(Records drawn from a dataset)
────────────────

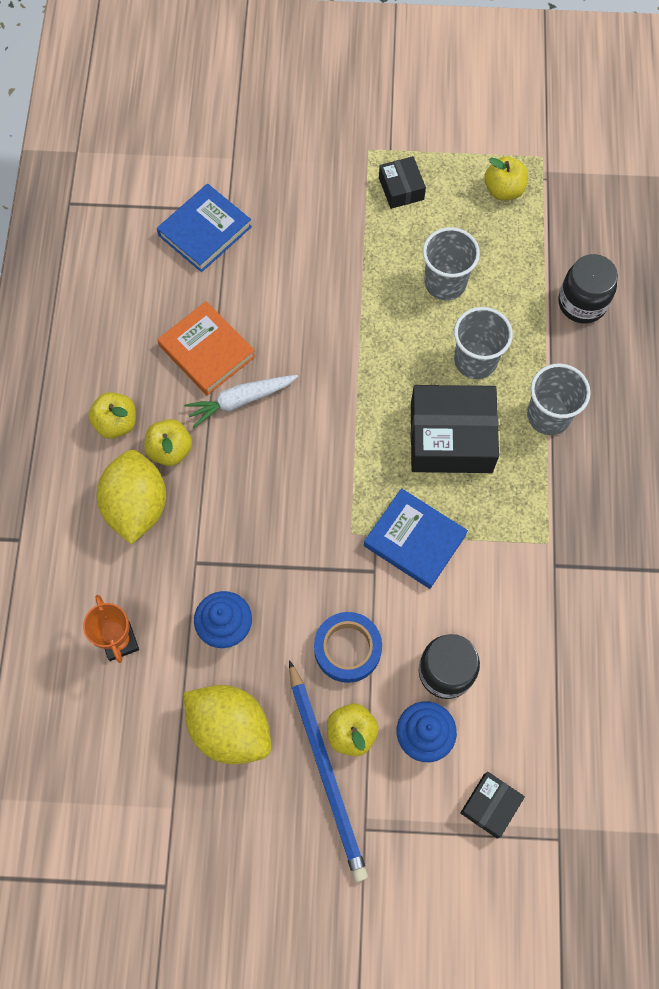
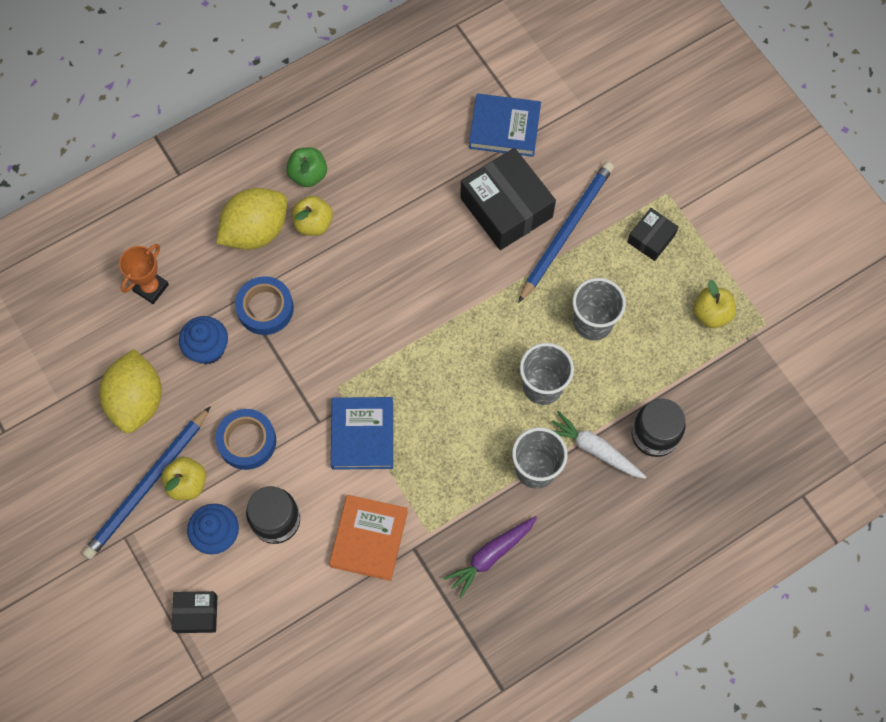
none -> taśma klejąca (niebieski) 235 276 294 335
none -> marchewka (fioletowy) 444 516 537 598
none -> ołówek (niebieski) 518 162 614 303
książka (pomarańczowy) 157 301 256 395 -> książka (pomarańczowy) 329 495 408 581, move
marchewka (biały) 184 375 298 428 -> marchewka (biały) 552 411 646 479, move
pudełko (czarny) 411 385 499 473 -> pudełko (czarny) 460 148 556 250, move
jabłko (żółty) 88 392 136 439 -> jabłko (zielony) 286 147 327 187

────────────────

EXERCISE PROMPT>
Only the text of the entries above, transcribed exactly, should be given; leave out pictures.

EXERCISE RESPONSE>
none -> taśma klejąca (niebieski) 235 276 294 335
none -> marchewka (fioletowy) 444 516 537 598
none -> ołówek (niebieski) 518 162 614 303
książka (pomarańczowy) 157 301 256 395 -> książka (pomarańczowy) 329 495 408 581, move
marchewka (biały) 184 375 298 428 -> marchewka (biały) 552 411 646 479, move
pudełko (czarny) 411 385 499 473 -> pudełko (czarny) 460 148 556 250, move
jabłko (żółty) 88 392 136 439 -> jabłko (zielony) 286 147 327 187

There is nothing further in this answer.